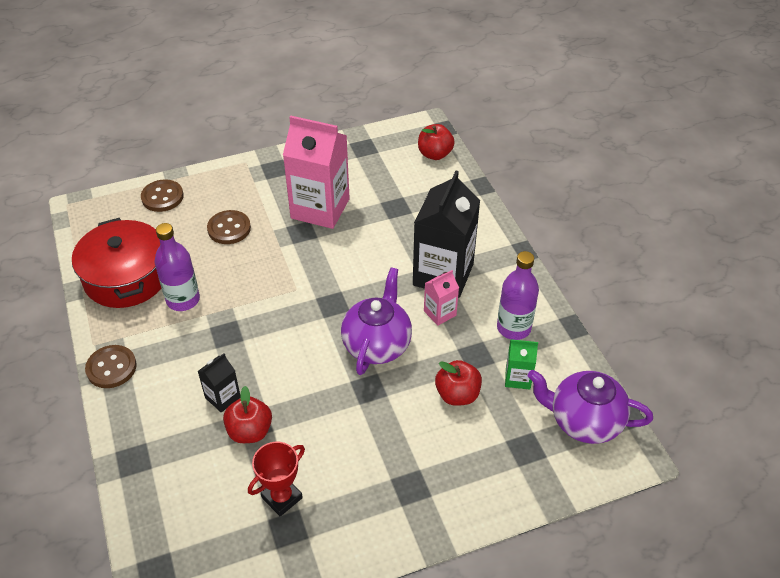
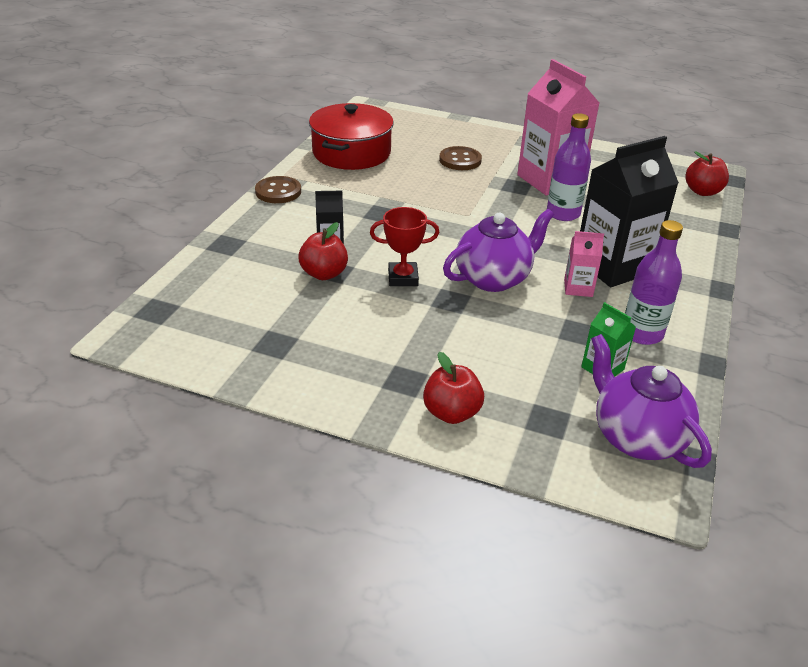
camera: 40 degrees right, 10 degrees down
(162, 197) = (432, 124): brown button -> none
(183, 300) = (374, 181): purple bottle -> purple bottle (563, 213)
(282, 497) = (295, 323): red trophy -> red trophy (403, 278)
(457, 394) = (526, 347): red apple -> red apple (451, 413)

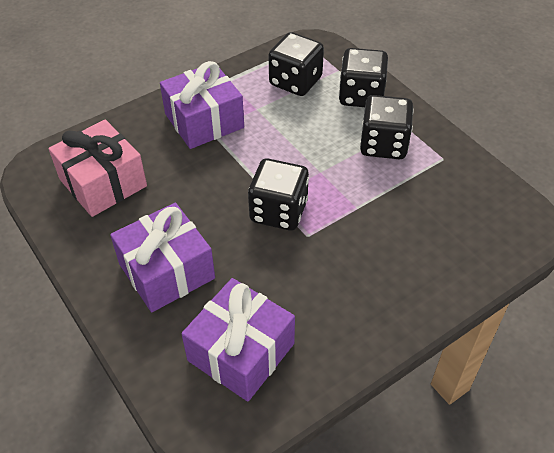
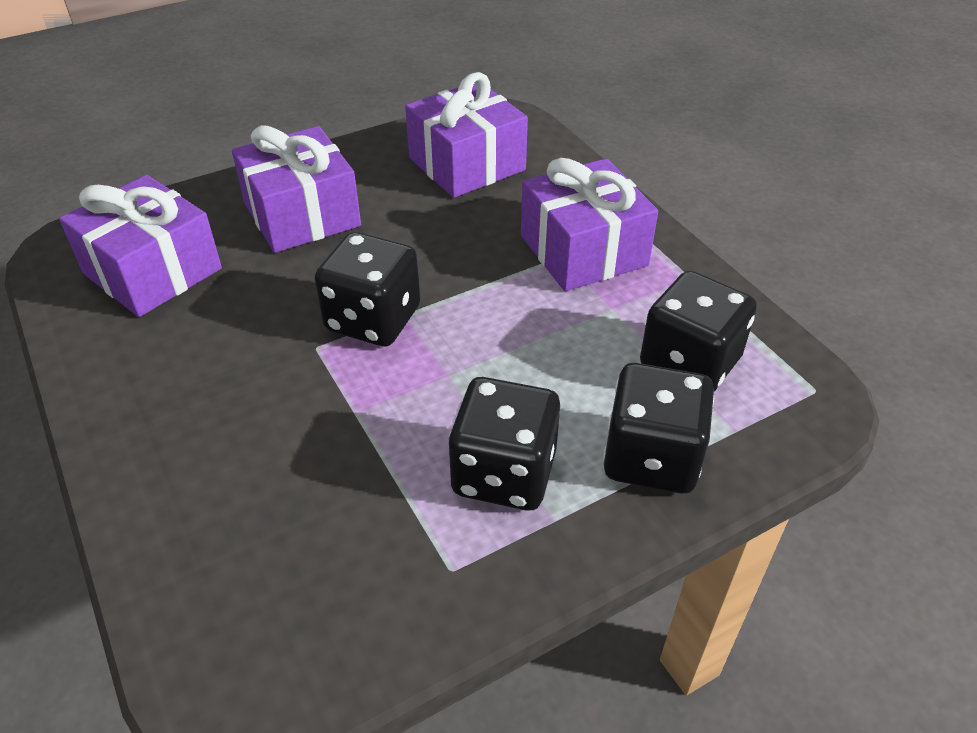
camera: 95 degrees right, 5 degrees down
(103, 183) = (467, 164): pink gift -> purple gift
- - - - - - -
Show every line of the listing in which the string "degrees" can be found.

camera: 40 degrees right, 10 degrees down
camera: 95 degrees right, 5 degrees down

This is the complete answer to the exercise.